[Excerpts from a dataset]
=== Section Start ===
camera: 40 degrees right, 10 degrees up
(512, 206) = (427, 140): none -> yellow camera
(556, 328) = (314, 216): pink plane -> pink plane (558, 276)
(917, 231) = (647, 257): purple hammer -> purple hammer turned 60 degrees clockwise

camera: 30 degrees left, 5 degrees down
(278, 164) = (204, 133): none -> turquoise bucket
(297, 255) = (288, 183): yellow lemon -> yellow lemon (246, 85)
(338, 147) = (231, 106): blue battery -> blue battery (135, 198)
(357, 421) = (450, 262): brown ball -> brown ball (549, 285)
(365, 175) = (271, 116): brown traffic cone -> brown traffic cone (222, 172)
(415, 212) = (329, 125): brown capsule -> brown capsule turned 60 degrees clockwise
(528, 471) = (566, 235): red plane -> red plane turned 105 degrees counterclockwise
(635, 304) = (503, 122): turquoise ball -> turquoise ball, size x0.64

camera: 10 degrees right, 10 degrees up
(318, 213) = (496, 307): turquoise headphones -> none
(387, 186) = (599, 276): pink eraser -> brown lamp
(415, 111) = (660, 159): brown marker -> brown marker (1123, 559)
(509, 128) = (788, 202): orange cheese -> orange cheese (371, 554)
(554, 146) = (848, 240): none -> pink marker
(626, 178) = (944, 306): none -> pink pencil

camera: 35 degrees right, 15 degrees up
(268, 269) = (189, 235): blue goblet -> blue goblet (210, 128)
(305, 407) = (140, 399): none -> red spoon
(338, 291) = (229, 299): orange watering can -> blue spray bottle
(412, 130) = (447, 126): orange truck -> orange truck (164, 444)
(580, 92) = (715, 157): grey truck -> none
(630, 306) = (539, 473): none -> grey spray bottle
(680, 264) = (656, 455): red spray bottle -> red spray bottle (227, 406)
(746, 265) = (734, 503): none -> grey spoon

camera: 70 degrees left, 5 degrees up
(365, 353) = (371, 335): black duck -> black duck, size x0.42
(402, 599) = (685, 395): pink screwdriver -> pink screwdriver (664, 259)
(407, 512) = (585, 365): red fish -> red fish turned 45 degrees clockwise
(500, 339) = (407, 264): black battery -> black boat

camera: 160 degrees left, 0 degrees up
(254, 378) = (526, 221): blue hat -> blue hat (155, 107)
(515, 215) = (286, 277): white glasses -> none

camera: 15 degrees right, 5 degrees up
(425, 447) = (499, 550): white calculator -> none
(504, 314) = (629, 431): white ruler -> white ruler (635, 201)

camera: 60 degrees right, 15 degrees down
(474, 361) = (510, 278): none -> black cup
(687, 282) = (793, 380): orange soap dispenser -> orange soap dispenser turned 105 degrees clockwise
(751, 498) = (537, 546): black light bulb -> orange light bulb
=== Section End ===
**Problem requirements:** Give back every record exactly.

**Result of the exercise:**
camera: 40 degrees right, 10 degrees up
(512, 206) = (427, 140): none -> yellow camera
(556, 328) = (314, 216): pink plane -> pink plane (558, 276)
(917, 231) = (647, 257): purple hammer -> purple hammer turned 60 degrees clockwise

camera: 30 degrees left, 5 degrees down
(278, 164) = (204, 133): none -> turquoise bucket
(297, 255) = (288, 183): yellow lemon -> yellow lemon (246, 85)
(338, 147) = (231, 106): blue battery -> blue battery (135, 198)
(357, 421) = (450, 262): brown ball -> brown ball (549, 285)
(365, 175) = (271, 116): brown traffic cone -> brown traffic cone (222, 172)
(415, 212) = (329, 125): brown capsule -> brown capsule turned 60 degrees clockwise
(528, 471) = (566, 235): red plane -> red plane turned 105 degrees counterclockwise
(635, 304) = (503, 122): turquoise ball -> turquoise ball, size x0.64

camera: 10 degrees right, 10 degrees up
(318, 213) = (496, 307): turquoise headphones -> none
(387, 186) = (599, 276): pink eraser -> brown lamp
(415, 111) = (660, 159): brown marker -> brown marker (1123, 559)
(509, 128) = (788, 202): orange cheese -> orange cheese (371, 554)
(554, 146) = (848, 240): none -> pink marker
(626, 178) = (944, 306): none -> pink pencil

camera: 35 degrees right, 15 degrees up
(268, 269) = (189, 235): blue goblet -> blue goblet (210, 128)
(305, 407) = (140, 399): none -> red spoon
(338, 291) = (229, 299): orange watering can -> blue spray bottle
(412, 130) = (447, 126): orange truck -> orange truck (164, 444)
(580, 92) = (715, 157): grey truck -> none
(630, 306) = (539, 473): none -> grey spray bottle
(680, 264) = (656, 455): red spray bottle -> red spray bottle (227, 406)
(746, 265) = (734, 503): none -> grey spoon

camera: 70 degrees left, 5 degrees up
(365, 353) = (371, 335): black duck -> black duck, size x0.42
(402, 599) = (685, 395): pink screwdriver -> pink screwdriver (664, 259)
(407, 512) = (585, 365): red fish -> red fish turned 45 degrees clockwise
(500, 339) = (407, 264): black battery -> black boat

camera: 160 degrees left, 0 degrees up
(254, 378) = (526, 221): blue hat -> blue hat (155, 107)
(515, 215) = (286, 277): white glasses -> none

camera: 15 degrees right, 5 degrees up
(425, 447) = (499, 550): white calculator -> none
(504, 314) = (629, 431): white ruler -> white ruler (635, 201)

camera: 60 degrees right, 15 degrees down
(474, 361) = (510, 278): none -> black cup
(687, 282) = (793, 380): orange soap dispenser -> orange soap dispenser turned 105 degrees clockwise
(751, 498) = (537, 546): black light bulb -> orange light bulb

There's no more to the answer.